Can you express the rows as a JSON list of strings, one string per line with blank lines omitted, starting with the line containing "Provide the [X, Y]" and going through the end of the rows?

— Start of Information provided —

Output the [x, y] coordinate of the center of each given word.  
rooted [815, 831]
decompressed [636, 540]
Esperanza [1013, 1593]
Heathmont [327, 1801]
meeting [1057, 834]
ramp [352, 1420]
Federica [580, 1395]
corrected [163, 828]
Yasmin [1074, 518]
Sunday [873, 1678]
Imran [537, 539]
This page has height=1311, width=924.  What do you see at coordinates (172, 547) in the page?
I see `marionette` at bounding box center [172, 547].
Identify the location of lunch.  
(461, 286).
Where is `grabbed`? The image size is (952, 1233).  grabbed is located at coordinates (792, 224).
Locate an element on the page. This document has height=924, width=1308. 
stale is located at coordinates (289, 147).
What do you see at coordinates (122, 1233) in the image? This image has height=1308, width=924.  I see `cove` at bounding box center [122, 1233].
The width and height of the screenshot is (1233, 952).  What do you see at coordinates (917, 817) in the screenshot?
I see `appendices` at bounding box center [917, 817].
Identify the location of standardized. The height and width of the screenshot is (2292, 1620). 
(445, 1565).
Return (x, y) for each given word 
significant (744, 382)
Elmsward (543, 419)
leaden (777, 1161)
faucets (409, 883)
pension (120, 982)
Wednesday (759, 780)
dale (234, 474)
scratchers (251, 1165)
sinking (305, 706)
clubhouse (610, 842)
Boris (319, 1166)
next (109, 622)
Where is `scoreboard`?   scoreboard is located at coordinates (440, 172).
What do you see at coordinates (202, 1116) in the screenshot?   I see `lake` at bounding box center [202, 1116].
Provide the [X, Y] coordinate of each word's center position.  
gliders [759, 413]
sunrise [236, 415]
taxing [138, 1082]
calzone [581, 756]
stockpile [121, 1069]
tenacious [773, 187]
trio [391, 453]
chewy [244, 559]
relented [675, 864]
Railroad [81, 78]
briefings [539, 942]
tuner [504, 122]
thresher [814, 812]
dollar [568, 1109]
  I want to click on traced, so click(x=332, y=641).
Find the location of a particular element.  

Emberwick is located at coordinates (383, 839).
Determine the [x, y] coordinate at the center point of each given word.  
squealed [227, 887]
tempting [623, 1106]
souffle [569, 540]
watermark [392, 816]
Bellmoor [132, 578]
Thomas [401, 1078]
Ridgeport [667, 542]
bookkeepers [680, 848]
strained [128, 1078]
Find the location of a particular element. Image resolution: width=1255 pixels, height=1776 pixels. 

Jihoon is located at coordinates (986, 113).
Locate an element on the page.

— End of Information provided —

§ Result below:
[
  "Provide the [X, Y] coordinate of each word's center position.  ",
  "gliders [759, 413]",
  "sunrise [236, 415]",
  "taxing [138, 1082]",
  "calzone [581, 756]",
  "stockpile [121, 1069]",
  "tenacious [773, 187]",
  "trio [391, 453]",
  "chewy [244, 559]",
  "relented [675, 864]",
  "Railroad [81, 78]",
  "briefings [539, 942]",
  "tuner [504, 122]",
  "thresher [814, 812]",
  "dollar [568, 1109]",
  "  I want to click on traced, so click(x=332, y=641).",
  "Find the location of a particular element.  ",
  "Emberwick is located at coordinates (383, 839).",
  "Determine the [x, y] coordinate at the center point of each given word.  ",
  "squealed [227, 887]",
  "tempting [623, 1106]",
  "souffle [569, 540]",
  "watermark [392, 816]",
  "Bellmoor [132, 578]",
  "Thomas [401, 1078]",
  "Ridgeport [667, 542]",
  "bookkeepers [680, 848]",
  "strained [128, 1078]",
  "Find the location of a particular element. Image resolution: width=1255 pixels, height=1776 pixels. ",
  "Jihoon is located at coordinates (986, 113).",
  "Locate an element on the page."
]